- ACTION ITEM: Would you please output, word for word, the span of the listing below that opens on the line containing "(425, 522) = (727, 146): red" and closes on the line containing "(708, 218) = (277, 125): red"? Include both ends and nothing more.

- PROVIDED MATERIAL:
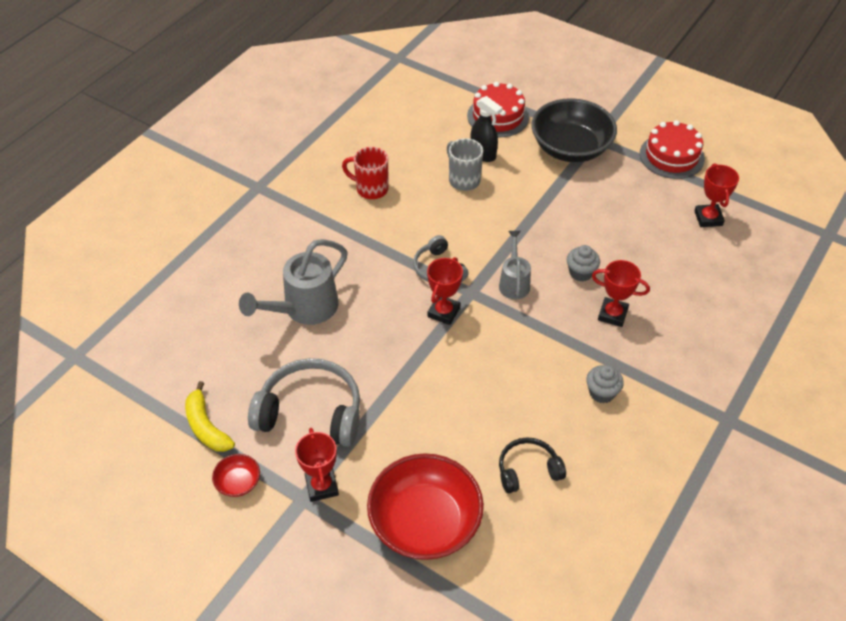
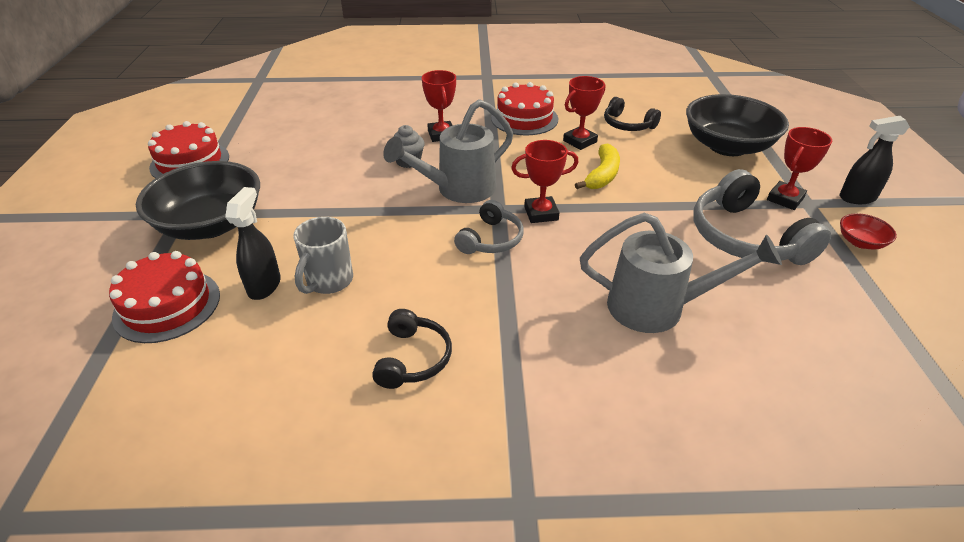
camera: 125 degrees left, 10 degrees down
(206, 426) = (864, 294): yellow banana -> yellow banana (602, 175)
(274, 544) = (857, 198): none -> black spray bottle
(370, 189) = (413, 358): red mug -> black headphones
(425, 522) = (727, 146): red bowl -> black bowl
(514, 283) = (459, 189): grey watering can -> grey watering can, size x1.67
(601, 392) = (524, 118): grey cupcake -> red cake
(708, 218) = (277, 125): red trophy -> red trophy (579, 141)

...

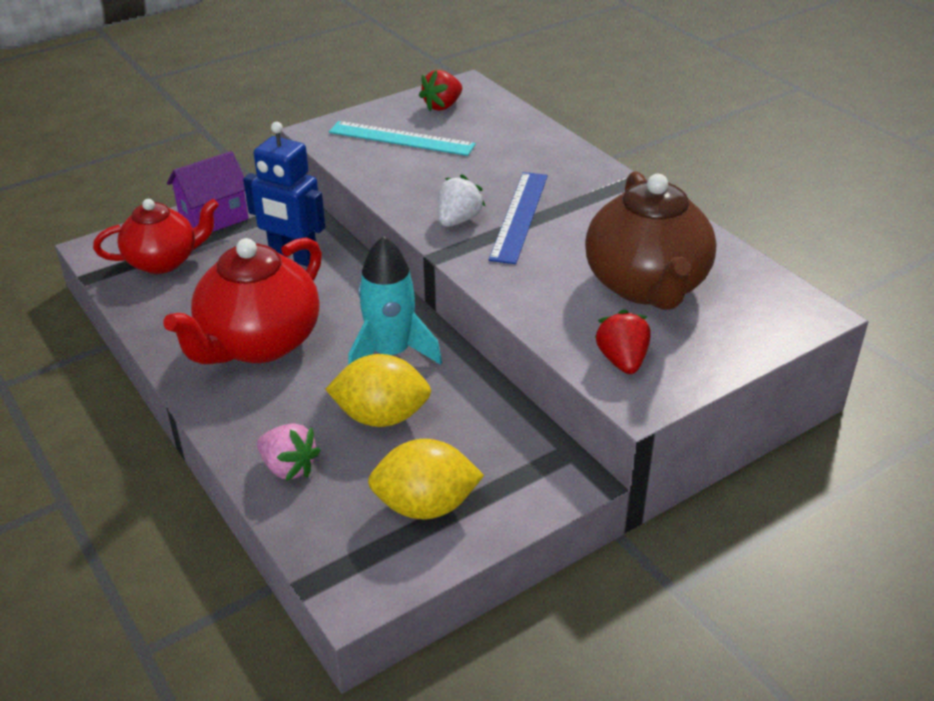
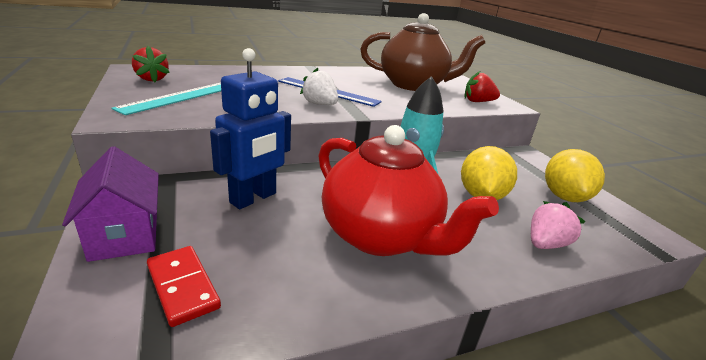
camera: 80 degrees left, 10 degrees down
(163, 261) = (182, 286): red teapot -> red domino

- EXERCISE OUTPUT:
(425, 522) = (727, 146): red bowl -> black bowl
(514, 283) = (459, 189): grey watering can -> grey watering can, size x1.67
(601, 392) = (524, 118): grey cupcake -> red cake
(708, 218) = (277, 125): red trophy -> red trophy (579, 141)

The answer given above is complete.